__Task goal__. What lines in the data below mention the string "board"? Copy them out.

Information: Begin

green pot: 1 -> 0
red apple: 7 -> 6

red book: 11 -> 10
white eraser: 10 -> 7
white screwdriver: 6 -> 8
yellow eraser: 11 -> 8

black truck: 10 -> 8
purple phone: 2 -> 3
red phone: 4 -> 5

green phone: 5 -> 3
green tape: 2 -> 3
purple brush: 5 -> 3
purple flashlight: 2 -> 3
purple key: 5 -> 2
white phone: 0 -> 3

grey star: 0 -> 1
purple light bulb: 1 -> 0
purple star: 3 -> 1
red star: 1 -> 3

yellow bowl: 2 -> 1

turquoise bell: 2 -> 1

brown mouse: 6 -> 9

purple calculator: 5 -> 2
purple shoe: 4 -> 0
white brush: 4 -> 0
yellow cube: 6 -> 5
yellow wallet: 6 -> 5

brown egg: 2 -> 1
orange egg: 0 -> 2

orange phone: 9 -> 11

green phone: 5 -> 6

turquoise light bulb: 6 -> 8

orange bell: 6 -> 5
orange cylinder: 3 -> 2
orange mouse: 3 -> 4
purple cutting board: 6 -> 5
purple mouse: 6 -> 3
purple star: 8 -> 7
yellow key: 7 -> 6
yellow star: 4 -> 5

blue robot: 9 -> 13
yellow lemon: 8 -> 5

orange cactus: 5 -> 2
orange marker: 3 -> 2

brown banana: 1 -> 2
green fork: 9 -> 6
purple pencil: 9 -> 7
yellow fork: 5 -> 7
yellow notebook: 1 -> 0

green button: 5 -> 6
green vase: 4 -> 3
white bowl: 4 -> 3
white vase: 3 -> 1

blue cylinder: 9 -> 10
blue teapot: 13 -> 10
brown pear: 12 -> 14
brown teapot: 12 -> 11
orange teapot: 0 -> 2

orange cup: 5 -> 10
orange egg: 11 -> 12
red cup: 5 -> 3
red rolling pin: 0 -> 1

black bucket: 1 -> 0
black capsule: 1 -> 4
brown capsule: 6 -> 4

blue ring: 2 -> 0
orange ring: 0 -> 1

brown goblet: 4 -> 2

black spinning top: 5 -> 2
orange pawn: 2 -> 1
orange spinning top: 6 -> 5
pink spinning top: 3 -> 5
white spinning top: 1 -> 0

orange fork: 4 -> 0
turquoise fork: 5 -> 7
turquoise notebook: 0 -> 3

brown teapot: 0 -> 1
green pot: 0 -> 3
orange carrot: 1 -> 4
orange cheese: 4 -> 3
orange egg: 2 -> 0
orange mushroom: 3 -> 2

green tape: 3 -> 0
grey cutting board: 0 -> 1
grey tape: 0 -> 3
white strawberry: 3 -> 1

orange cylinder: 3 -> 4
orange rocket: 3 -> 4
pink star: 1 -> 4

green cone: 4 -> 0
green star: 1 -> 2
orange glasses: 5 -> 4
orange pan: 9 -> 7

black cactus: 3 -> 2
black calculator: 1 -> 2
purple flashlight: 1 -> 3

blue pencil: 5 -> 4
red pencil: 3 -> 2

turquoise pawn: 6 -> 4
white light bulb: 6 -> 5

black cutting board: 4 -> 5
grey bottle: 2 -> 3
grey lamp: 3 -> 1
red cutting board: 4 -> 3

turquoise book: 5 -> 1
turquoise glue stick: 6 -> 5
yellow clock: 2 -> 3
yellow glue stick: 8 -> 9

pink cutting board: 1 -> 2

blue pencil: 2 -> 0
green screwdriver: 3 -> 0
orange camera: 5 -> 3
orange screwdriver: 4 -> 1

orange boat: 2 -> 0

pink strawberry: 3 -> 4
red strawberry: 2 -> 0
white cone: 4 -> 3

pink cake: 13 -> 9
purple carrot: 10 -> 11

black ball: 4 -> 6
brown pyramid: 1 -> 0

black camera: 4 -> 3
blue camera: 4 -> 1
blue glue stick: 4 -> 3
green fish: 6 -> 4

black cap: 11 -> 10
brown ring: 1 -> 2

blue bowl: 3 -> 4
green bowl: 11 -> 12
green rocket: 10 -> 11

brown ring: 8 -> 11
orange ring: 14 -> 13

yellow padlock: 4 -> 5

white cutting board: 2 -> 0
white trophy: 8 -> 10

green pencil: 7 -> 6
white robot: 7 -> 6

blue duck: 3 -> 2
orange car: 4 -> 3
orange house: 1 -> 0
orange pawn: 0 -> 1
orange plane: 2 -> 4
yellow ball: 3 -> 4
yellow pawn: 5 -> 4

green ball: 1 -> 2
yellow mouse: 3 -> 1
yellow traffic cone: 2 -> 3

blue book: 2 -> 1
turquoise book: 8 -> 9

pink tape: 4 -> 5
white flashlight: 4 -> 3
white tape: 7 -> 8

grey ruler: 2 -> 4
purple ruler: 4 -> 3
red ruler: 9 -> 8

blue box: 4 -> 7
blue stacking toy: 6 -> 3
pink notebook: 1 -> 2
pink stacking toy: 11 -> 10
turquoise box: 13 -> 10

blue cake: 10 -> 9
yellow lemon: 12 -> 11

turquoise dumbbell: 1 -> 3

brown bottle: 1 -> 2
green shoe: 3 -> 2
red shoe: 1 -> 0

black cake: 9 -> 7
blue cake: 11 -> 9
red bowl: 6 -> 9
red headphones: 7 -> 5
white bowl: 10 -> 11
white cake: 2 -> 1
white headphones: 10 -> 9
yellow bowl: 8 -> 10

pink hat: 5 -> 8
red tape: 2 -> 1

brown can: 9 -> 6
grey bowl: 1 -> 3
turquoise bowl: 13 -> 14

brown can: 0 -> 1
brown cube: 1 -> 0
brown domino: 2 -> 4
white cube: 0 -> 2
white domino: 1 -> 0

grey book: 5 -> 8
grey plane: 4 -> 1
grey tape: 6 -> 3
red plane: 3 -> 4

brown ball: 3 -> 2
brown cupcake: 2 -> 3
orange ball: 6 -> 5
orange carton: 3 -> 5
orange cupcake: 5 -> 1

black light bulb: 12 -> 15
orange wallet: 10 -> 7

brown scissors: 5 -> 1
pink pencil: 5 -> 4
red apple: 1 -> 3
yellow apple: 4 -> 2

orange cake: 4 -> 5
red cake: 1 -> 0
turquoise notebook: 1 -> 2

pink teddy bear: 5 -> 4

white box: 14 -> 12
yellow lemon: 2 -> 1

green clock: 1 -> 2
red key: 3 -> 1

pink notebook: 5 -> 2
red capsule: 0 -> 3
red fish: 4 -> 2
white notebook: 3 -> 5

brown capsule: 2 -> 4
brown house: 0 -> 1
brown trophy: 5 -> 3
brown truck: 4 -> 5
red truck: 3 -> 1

Information: End

__Answer__.
purple cutting board: 6 -> 5
grey cutting board: 0 -> 1
black cutting board: 4 -> 5
red cutting board: 4 -> 3
pink cutting board: 1 -> 2
white cutting board: 2 -> 0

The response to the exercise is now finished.